EXERCISE REQUIREMENTS:
Determine how many lines of the material below include "left", and reply with that number alone.

═════ RECORDS SHOWN ═════

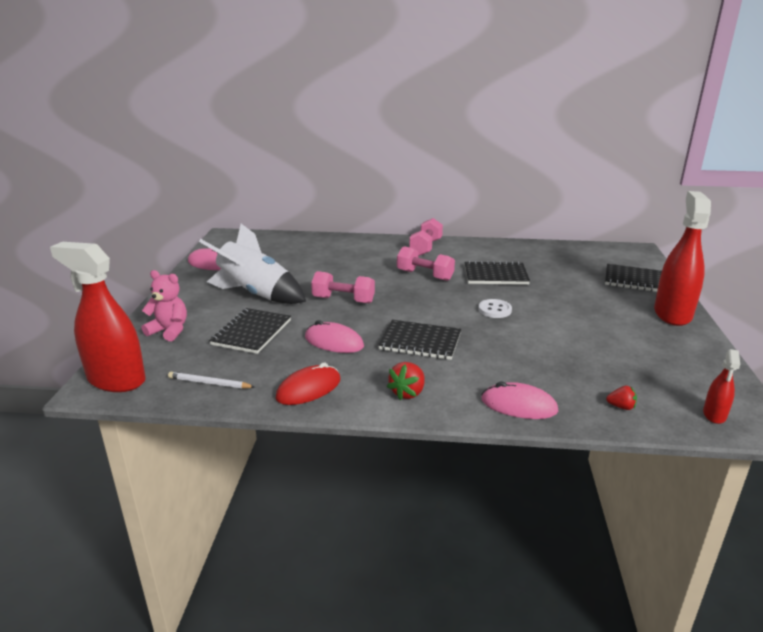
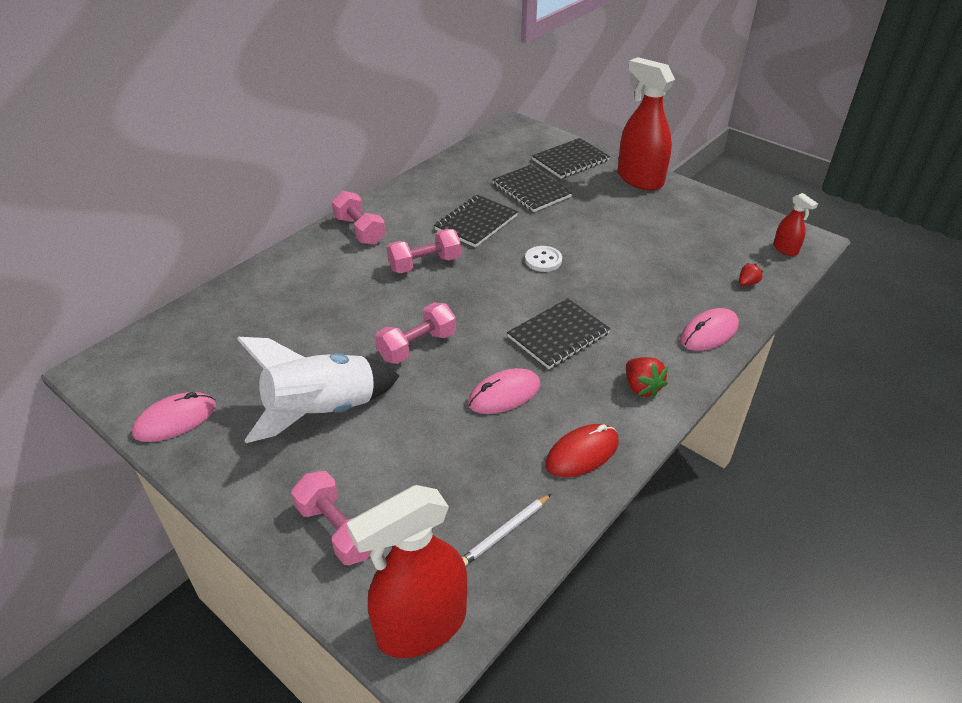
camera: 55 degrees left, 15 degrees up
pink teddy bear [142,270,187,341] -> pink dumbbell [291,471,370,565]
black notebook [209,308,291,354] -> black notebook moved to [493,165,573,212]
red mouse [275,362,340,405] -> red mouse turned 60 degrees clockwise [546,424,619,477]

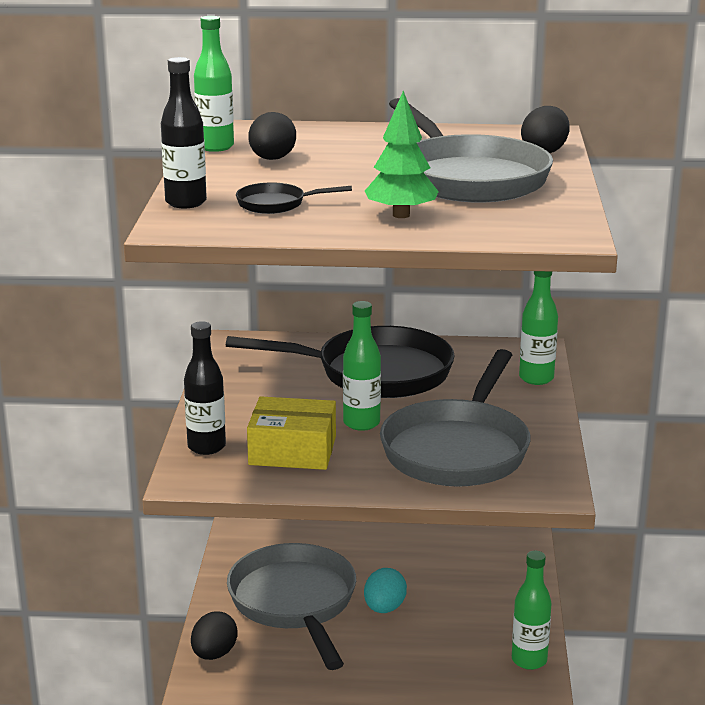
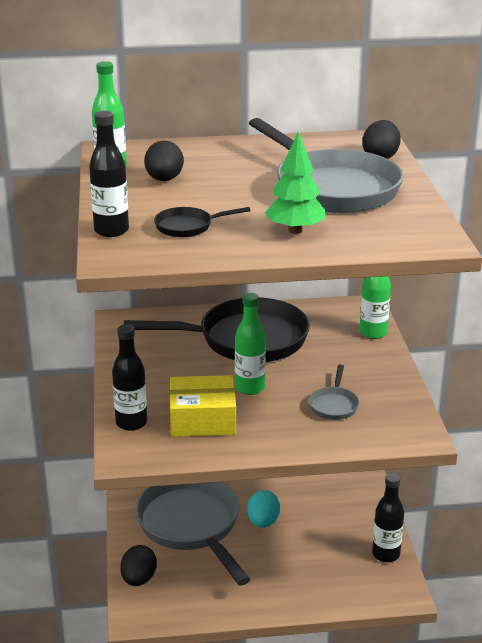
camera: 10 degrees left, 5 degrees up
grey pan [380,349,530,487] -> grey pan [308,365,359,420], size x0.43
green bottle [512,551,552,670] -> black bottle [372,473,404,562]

═════

RESPONSE TO THIS TASK:
2